Problem: Take each line below that has "moved" and copy it.

Task material:
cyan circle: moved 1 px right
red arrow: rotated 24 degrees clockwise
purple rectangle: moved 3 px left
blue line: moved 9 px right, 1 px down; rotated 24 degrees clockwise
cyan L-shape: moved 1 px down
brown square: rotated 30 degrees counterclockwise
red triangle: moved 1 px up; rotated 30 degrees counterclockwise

Answer box:
cyan circle: moved 1 px right
purple rectangle: moved 3 px left
blue line: moved 9 px right, 1 px down; rotated 24 degrees clockwise
cyan L-shape: moved 1 px down
red triangle: moved 1 px up; rotated 30 degrees counterclockwise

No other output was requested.